=== DATA ===

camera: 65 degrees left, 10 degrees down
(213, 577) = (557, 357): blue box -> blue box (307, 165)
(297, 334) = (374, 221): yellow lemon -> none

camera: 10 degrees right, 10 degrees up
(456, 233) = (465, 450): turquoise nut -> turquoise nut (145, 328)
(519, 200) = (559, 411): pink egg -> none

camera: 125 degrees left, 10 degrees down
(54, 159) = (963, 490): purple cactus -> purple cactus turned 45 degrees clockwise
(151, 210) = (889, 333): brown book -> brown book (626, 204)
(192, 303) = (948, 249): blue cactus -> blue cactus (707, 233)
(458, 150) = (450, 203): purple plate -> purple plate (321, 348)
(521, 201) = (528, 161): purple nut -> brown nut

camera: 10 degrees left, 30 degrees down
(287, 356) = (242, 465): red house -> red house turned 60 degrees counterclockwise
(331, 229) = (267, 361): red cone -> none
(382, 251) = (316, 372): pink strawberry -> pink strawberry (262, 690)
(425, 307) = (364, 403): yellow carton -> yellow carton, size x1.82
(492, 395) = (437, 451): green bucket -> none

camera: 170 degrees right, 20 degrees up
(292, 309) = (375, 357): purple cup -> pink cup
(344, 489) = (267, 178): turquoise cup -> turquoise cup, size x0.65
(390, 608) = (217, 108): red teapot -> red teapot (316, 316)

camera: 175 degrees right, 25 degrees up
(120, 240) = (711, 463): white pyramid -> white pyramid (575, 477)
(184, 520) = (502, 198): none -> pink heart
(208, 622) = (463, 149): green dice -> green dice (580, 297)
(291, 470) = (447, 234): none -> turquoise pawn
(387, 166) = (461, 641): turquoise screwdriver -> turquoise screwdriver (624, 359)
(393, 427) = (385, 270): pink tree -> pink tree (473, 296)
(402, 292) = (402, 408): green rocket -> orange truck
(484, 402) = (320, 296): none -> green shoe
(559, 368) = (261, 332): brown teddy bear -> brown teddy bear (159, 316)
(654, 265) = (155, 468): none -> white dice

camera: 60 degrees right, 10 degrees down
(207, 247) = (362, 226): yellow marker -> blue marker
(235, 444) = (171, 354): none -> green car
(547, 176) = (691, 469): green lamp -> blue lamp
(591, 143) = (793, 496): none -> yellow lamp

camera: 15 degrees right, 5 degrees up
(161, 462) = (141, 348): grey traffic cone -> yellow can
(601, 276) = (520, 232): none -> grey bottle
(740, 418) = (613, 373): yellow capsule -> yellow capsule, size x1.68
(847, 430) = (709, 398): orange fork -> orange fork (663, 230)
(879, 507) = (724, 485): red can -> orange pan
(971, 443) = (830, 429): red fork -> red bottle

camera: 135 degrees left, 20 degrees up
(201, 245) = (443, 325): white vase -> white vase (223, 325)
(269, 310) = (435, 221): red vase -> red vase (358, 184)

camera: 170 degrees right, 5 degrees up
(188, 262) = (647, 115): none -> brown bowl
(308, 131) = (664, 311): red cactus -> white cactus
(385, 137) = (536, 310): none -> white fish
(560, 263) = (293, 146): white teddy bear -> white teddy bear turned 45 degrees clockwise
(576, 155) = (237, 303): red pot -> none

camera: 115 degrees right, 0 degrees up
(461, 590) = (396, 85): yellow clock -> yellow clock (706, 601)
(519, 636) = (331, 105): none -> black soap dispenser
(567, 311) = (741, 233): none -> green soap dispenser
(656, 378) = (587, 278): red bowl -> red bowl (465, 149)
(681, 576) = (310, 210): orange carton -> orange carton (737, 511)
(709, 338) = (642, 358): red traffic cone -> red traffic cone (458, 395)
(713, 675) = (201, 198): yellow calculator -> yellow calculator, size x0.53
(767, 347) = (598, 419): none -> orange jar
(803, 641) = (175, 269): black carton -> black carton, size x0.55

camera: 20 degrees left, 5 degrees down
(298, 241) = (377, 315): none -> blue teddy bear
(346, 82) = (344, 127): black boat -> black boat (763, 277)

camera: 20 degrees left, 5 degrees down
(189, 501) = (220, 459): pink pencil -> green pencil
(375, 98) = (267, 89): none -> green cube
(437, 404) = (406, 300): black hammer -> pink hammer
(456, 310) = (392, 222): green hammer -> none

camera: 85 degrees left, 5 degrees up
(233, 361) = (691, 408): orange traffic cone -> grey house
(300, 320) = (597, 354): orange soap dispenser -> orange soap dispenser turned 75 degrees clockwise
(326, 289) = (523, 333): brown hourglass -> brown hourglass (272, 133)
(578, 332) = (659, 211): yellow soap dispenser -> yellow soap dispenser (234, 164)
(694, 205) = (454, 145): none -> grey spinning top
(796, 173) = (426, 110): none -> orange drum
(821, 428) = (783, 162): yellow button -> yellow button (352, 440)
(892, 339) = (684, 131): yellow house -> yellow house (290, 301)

===

An exact copy of the data is needed, running from its first line through the line that holds "(456, 233) = (465, 450): turquoise", and nothing beyond that.

## [SOLUTION TO THE PROBLEM]
camera: 65 degrees left, 10 degrees down
(213, 577) = (557, 357): blue box -> blue box (307, 165)
(297, 334) = (374, 221): yellow lemon -> none

camera: 10 degrees right, 10 degrees up
(456, 233) = (465, 450): turquoise nut -> turquoise nut (145, 328)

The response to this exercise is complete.